* [Problem to work on] An exact, complete copy of the entries is needed, with the pictures left out.

────

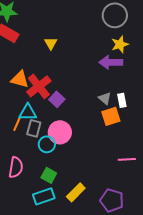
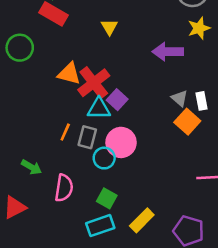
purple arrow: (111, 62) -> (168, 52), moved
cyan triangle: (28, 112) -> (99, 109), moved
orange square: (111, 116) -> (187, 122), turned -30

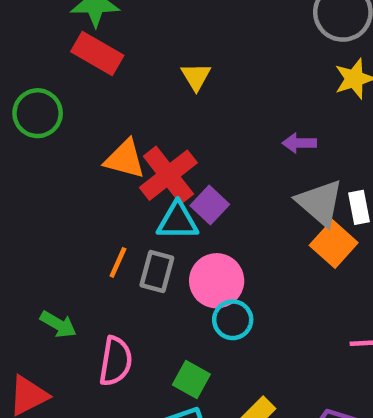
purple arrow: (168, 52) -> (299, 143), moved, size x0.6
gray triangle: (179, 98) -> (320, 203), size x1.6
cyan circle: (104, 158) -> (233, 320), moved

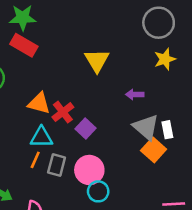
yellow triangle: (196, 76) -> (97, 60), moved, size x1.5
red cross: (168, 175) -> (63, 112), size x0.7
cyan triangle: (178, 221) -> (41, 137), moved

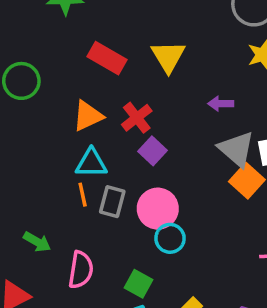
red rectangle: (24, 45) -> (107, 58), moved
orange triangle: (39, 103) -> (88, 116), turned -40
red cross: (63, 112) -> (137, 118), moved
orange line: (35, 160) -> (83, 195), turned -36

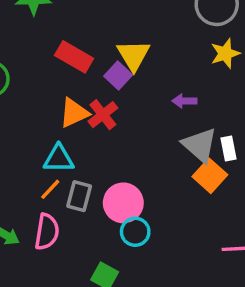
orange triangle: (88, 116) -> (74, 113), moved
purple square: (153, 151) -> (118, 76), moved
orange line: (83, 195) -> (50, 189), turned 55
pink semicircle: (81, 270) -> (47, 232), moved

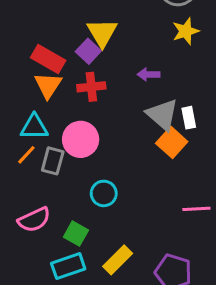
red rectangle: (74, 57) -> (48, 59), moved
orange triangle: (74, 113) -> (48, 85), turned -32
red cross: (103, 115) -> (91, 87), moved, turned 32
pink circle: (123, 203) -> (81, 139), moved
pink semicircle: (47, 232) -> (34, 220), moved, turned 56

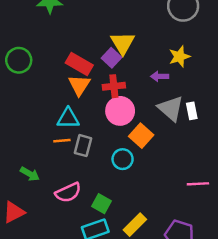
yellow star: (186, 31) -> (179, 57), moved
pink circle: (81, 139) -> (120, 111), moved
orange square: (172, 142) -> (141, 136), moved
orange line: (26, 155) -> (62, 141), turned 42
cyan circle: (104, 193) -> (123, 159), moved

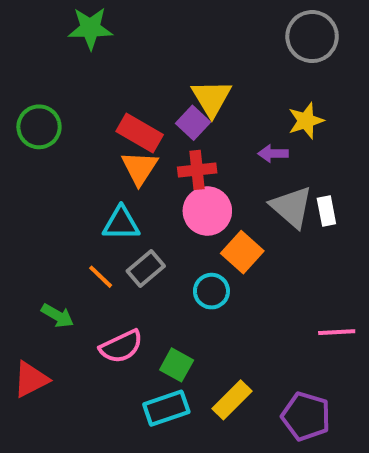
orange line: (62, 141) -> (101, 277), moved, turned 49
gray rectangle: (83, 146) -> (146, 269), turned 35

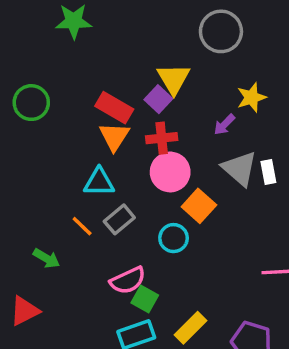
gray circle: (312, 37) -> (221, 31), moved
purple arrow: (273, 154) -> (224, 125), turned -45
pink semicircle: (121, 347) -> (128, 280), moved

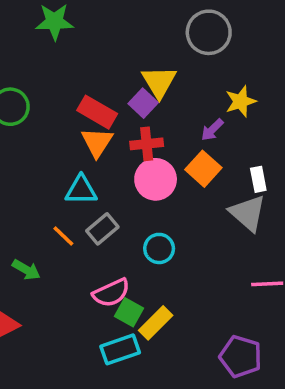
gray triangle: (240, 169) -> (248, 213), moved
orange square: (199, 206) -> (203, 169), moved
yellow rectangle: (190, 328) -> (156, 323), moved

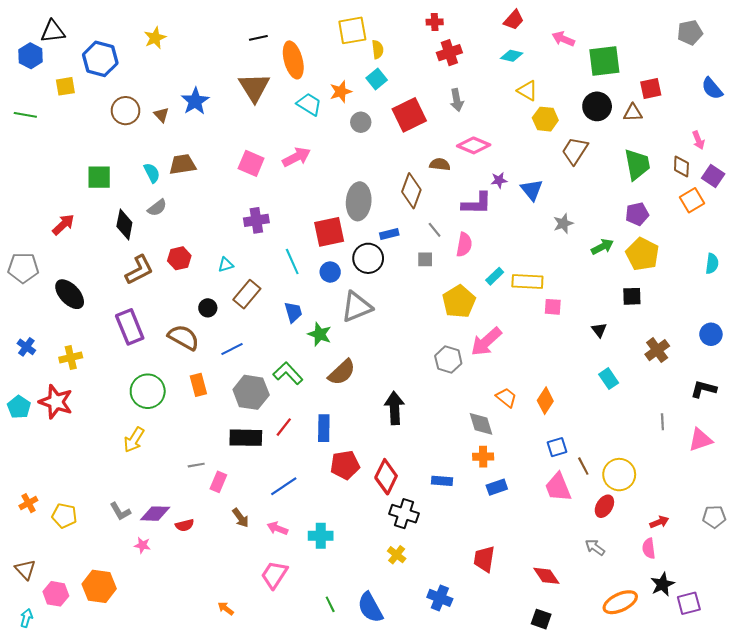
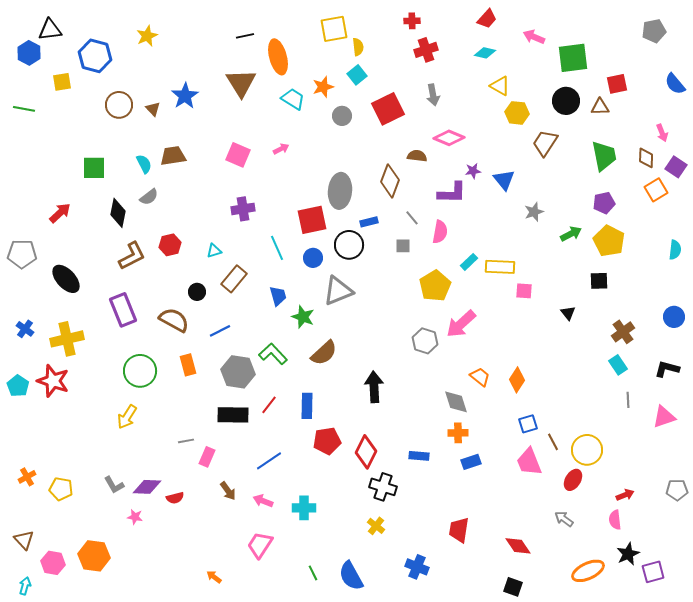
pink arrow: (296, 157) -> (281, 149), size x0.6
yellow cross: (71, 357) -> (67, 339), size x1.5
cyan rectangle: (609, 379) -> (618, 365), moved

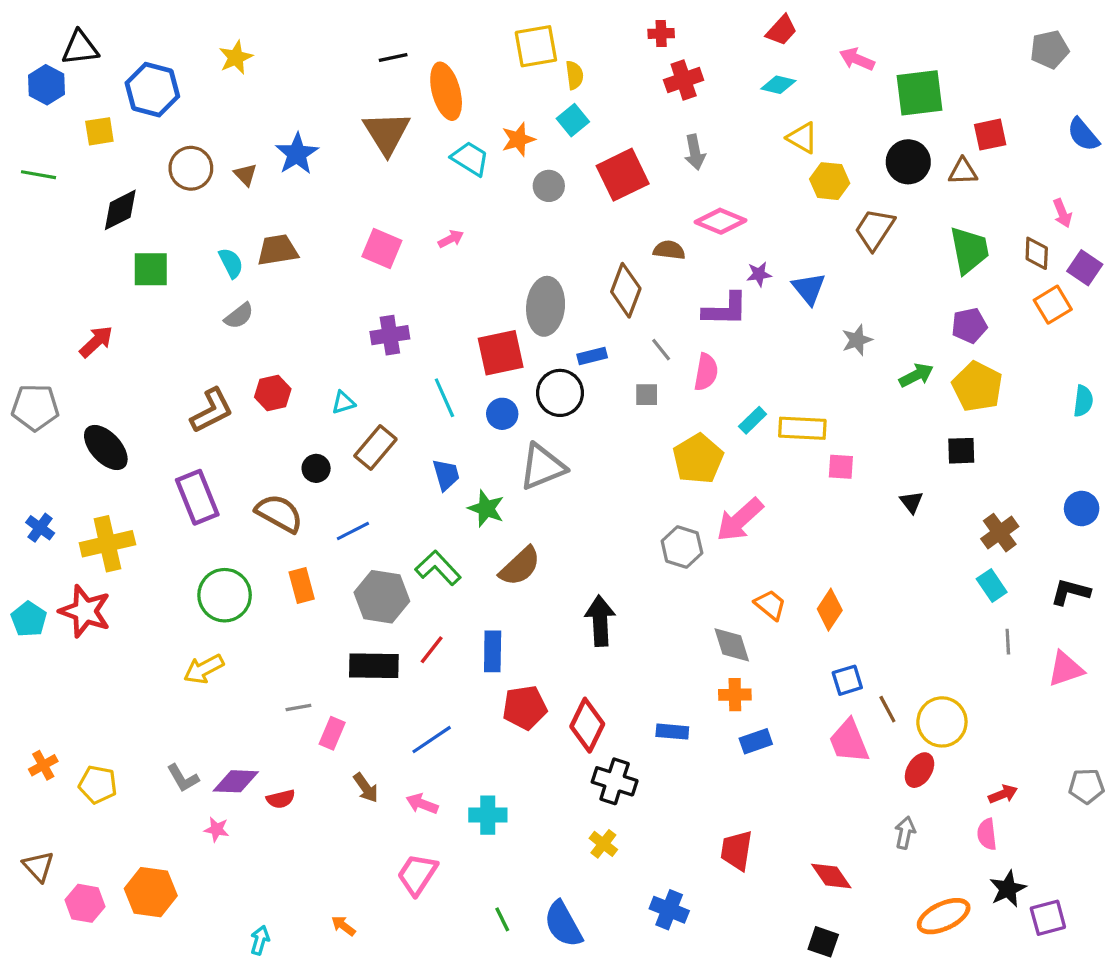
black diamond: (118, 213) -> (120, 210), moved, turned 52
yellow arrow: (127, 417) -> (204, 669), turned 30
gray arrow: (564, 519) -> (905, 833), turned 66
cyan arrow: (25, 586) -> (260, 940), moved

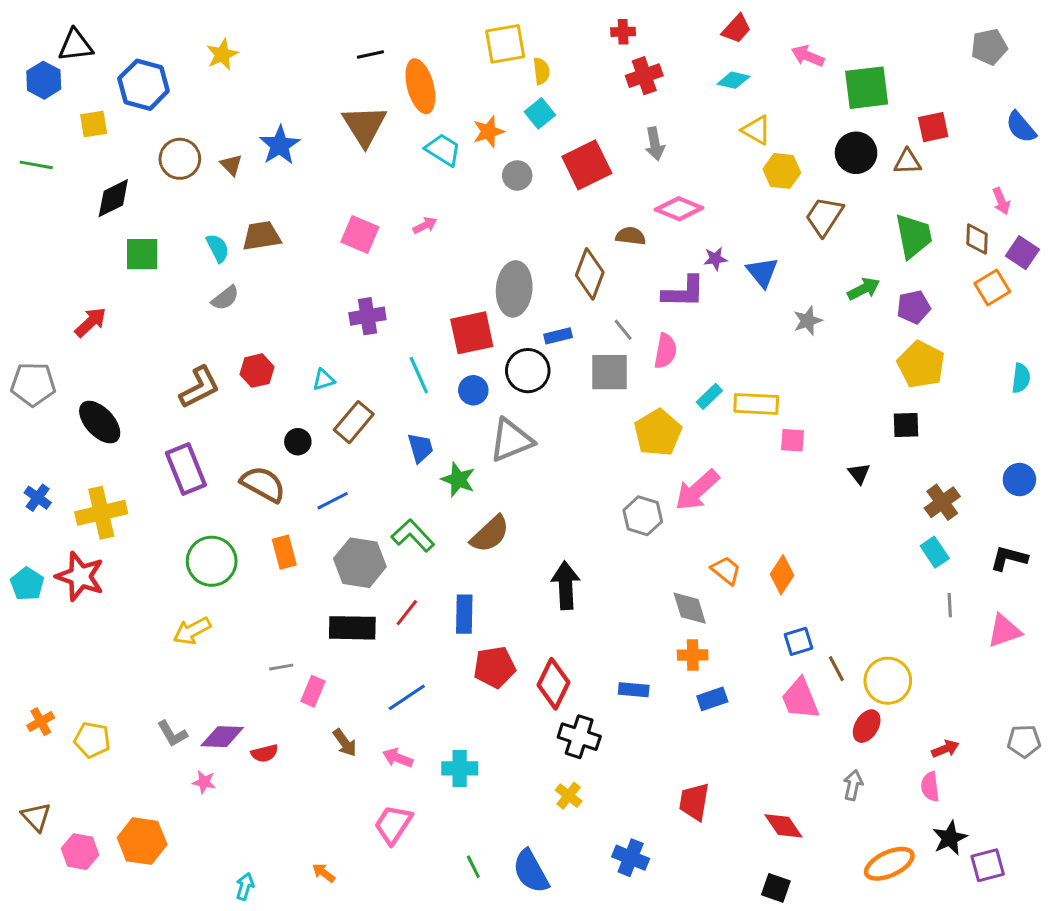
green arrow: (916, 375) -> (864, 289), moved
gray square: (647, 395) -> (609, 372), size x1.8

────

* [Solution for this problem]
purple arrow: (111, 62) -> (168, 52), moved
cyan triangle: (28, 112) -> (99, 109), moved
orange square: (111, 116) -> (187, 122), turned -30

purple arrow: (168, 52) -> (299, 143), moved, size x0.6
gray triangle: (179, 98) -> (320, 203), size x1.6
cyan circle: (104, 158) -> (233, 320), moved

yellow triangle: (196, 76) -> (97, 60), moved, size x1.5
red cross: (168, 175) -> (63, 112), size x0.7
cyan triangle: (178, 221) -> (41, 137), moved

red rectangle: (24, 45) -> (107, 58), moved
orange triangle: (39, 103) -> (88, 116), turned -40
red cross: (63, 112) -> (137, 118), moved
orange line: (35, 160) -> (83, 195), turned -36

orange triangle: (88, 116) -> (74, 113), moved
purple square: (153, 151) -> (118, 76), moved
orange line: (83, 195) -> (50, 189), turned 55
pink semicircle: (81, 270) -> (47, 232), moved

red rectangle: (74, 57) -> (48, 59), moved
orange triangle: (74, 113) -> (48, 85), turned -32
red cross: (103, 115) -> (91, 87), moved, turned 32
pink circle: (123, 203) -> (81, 139), moved
pink semicircle: (47, 232) -> (34, 220), moved, turned 56

yellow star: (186, 31) -> (179, 57), moved
pink circle: (81, 139) -> (120, 111), moved
orange square: (172, 142) -> (141, 136), moved
orange line: (26, 155) -> (62, 141), turned 42
cyan circle: (104, 193) -> (123, 159), moved

orange line: (62, 141) -> (101, 277), moved, turned 49
gray rectangle: (83, 146) -> (146, 269), turned 35

gray circle: (312, 37) -> (221, 31), moved
purple arrow: (273, 154) -> (224, 125), turned -45
pink semicircle: (121, 347) -> (128, 280), moved

gray triangle: (240, 169) -> (248, 213), moved
orange square: (199, 206) -> (203, 169), moved
yellow rectangle: (190, 328) -> (156, 323), moved

pink arrow: (296, 157) -> (281, 149), size x0.6
yellow cross: (71, 357) -> (67, 339), size x1.5
cyan rectangle: (609, 379) -> (618, 365), moved

black diamond: (118, 213) -> (120, 210), moved, turned 52
yellow arrow: (127, 417) -> (204, 669), turned 30
gray arrow: (564, 519) -> (905, 833), turned 66
cyan arrow: (25, 586) -> (260, 940), moved

green arrow: (916, 375) -> (864, 289), moved
gray square: (647, 395) -> (609, 372), size x1.8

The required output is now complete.